> Given data

>>

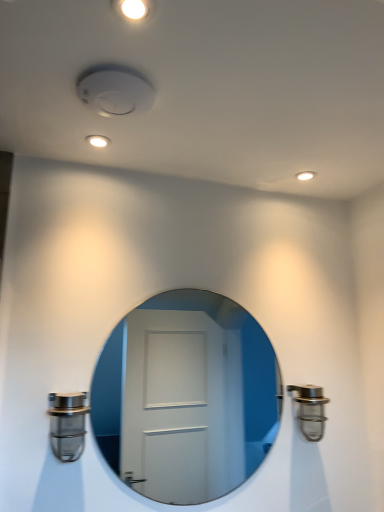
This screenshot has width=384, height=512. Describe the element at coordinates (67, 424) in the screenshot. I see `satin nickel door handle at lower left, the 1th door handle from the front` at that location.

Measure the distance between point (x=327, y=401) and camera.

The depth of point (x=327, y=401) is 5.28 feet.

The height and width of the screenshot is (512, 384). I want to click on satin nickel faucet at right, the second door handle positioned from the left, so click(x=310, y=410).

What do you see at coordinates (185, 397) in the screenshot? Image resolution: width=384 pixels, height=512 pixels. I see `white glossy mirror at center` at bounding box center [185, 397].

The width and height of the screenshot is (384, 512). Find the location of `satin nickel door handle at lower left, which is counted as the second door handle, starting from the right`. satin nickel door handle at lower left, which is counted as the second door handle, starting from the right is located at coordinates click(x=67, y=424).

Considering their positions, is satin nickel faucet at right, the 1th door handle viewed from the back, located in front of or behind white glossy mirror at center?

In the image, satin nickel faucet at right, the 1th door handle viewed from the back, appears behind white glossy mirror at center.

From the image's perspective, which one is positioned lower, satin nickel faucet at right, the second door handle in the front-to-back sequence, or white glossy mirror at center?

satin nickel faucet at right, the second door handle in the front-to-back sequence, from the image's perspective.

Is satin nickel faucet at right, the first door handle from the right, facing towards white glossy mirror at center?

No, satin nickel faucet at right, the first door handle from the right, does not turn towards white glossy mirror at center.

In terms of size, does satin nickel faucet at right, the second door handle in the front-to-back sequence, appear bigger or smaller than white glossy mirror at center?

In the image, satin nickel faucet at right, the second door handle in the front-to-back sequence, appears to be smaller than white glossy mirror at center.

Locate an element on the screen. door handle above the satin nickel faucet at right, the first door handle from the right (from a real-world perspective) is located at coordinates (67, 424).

<<

> What you are asked to do
Copy all of the entries above word for word, leaving out the picture.

> Response to this exercise
This screenshot has width=384, height=512. Describe the element at coordinates (67, 424) in the screenshot. I see `satin nickel door handle at lower left, the 1th door handle from the front` at that location.

Measure the distance between point (x=327, y=401) and camera.

The depth of point (x=327, y=401) is 5.28 feet.

The height and width of the screenshot is (512, 384). I want to click on satin nickel faucet at right, the second door handle positioned from the left, so click(x=310, y=410).

What do you see at coordinates (185, 397) in the screenshot? Image resolution: width=384 pixels, height=512 pixels. I see `white glossy mirror at center` at bounding box center [185, 397].

The width and height of the screenshot is (384, 512). Find the location of `satin nickel door handle at lower left, which is counted as the second door handle, starting from the right`. satin nickel door handle at lower left, which is counted as the second door handle, starting from the right is located at coordinates click(x=67, y=424).

Considering their positions, is satin nickel faucet at right, the 1th door handle viewed from the back, located in front of or behind white glossy mirror at center?

In the image, satin nickel faucet at right, the 1th door handle viewed from the back, appears behind white glossy mirror at center.

From the image's perspective, which one is positioned lower, satin nickel faucet at right, the second door handle in the front-to-back sequence, or white glossy mirror at center?

satin nickel faucet at right, the second door handle in the front-to-back sequence, from the image's perspective.

Is satin nickel faucet at right, the first door handle from the right, facing towards white glossy mirror at center?

No, satin nickel faucet at right, the first door handle from the right, does not turn towards white glossy mirror at center.

In terms of size, does satin nickel faucet at right, the second door handle in the front-to-back sequence, appear bigger or smaller than white glossy mirror at center?

In the image, satin nickel faucet at right, the second door handle in the front-to-back sequence, appears to be smaller than white glossy mirror at center.

Locate an element on the screen. door handle above the satin nickel faucet at right, the first door handle from the right (from a real-world perspective) is located at coordinates (67, 424).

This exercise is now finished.